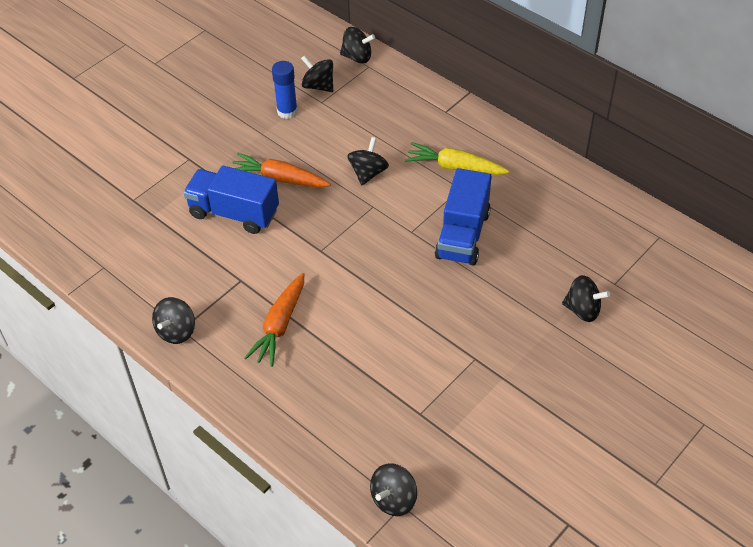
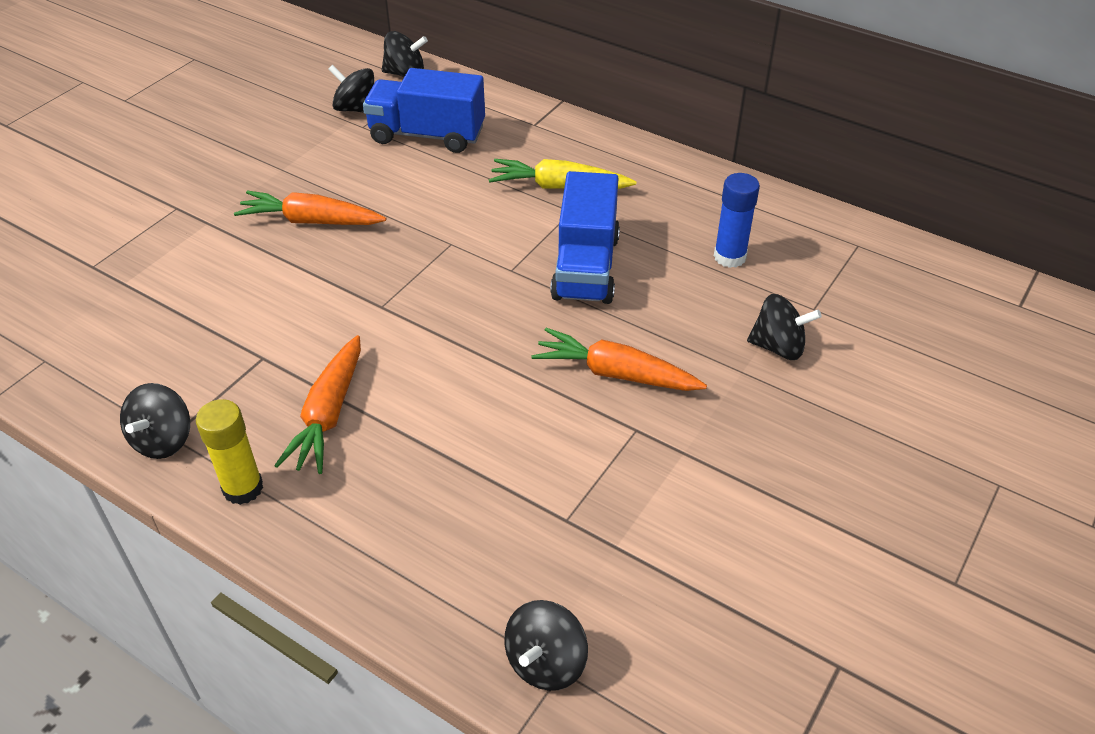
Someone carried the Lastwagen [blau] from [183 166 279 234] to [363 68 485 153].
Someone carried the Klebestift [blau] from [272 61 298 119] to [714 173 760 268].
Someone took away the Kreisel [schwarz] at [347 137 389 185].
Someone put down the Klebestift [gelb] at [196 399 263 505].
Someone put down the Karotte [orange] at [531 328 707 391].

**Required work:** Pictures are to be left out when the entries above are repeated exactly.

**Answer box:**
Someone carried the Lastwagen [blau] from [183 166 279 234] to [363 68 485 153].
Someone carried the Klebestift [blau] from [272 61 298 119] to [714 173 760 268].
Someone took away the Kreisel [schwarz] at [347 137 389 185].
Someone put down the Klebestift [gelb] at [196 399 263 505].
Someone put down the Karotte [orange] at [531 328 707 391].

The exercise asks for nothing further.